##### RECORDED DATA

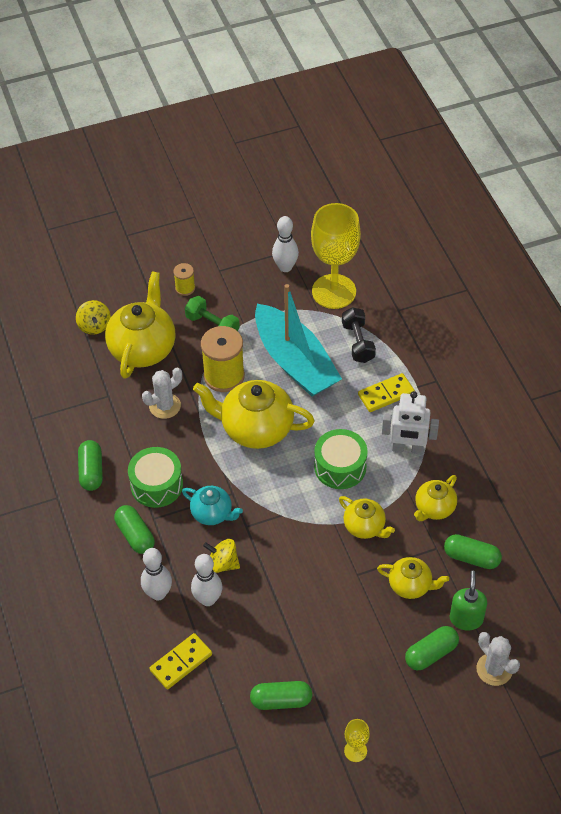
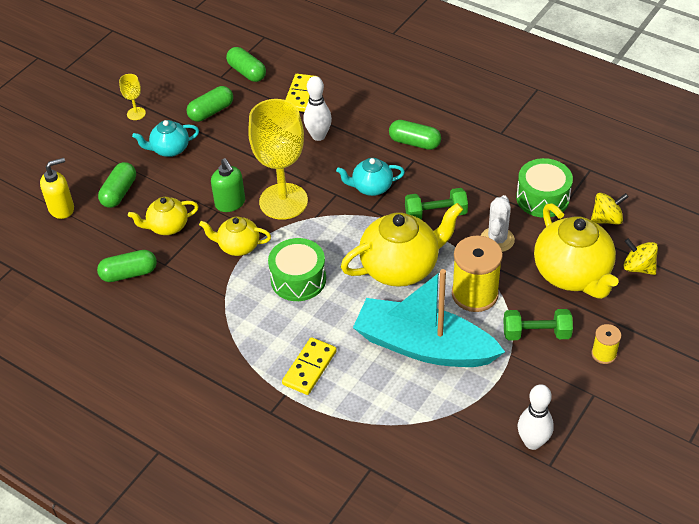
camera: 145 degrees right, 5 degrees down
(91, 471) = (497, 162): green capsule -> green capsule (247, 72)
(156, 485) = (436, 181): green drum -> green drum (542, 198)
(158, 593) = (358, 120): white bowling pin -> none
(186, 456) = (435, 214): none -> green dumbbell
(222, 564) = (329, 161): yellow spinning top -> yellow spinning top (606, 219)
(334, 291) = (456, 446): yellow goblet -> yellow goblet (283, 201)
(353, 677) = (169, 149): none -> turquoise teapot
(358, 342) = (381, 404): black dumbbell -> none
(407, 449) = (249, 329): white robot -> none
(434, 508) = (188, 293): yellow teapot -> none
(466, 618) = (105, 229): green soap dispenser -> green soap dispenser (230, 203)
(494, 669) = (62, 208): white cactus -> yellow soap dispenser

##########
##### RECORDED DATA

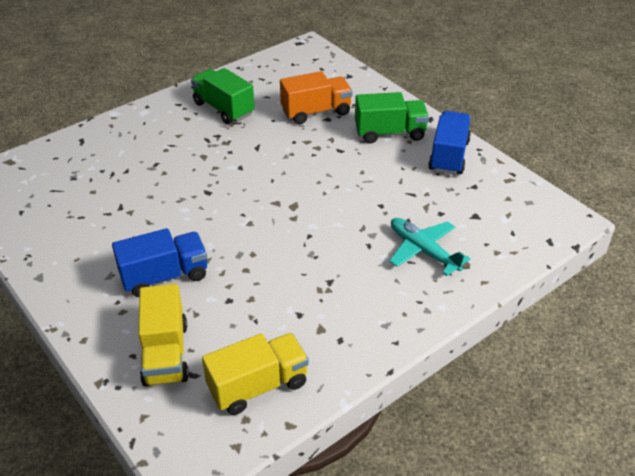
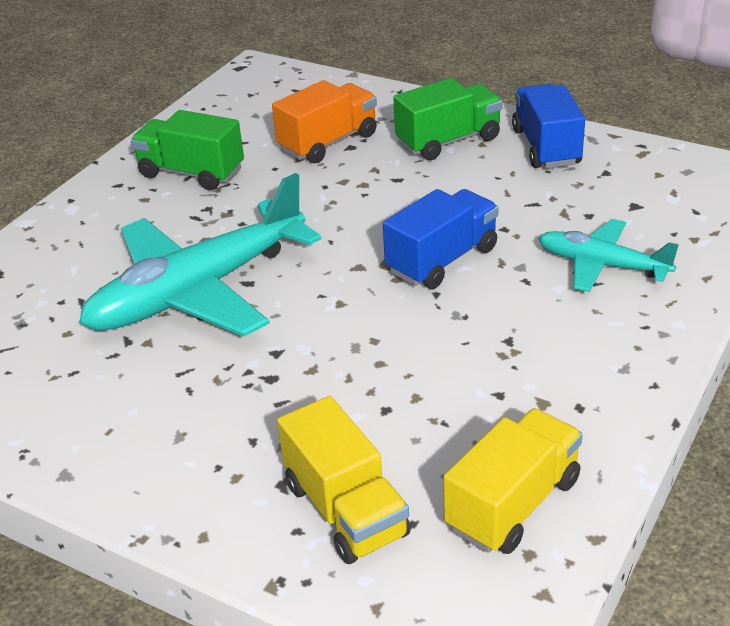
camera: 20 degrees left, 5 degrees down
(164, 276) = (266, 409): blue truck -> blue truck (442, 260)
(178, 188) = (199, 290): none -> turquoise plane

##########

## [WHAT THE TASK ASKS]
All lines above from the one containing "camera: 145 degrees right, 5 degrees down" to the one containing "(494, 669) = (62, 208): white" must be repeated exactly, both lines included, and no others.

## [RESULT OF THE TASK]
camera: 145 degrees right, 5 degrees down
(91, 471) = (497, 162): green capsule -> green capsule (247, 72)
(156, 485) = (436, 181): green drum -> green drum (542, 198)
(158, 593) = (358, 120): white bowling pin -> none
(186, 456) = (435, 214): none -> green dumbbell
(222, 564) = (329, 161): yellow spinning top -> yellow spinning top (606, 219)
(334, 291) = (456, 446): yellow goblet -> yellow goblet (283, 201)
(353, 677) = (169, 149): none -> turquoise teapot
(358, 342) = (381, 404): black dumbbell -> none
(407, 449) = (249, 329): white robot -> none
(434, 508) = (188, 293): yellow teapot -> none
(466, 618) = (105, 229): green soap dispenser -> green soap dispenser (230, 203)
(494, 669) = (62, 208): white cactus -> yellow soap dispenser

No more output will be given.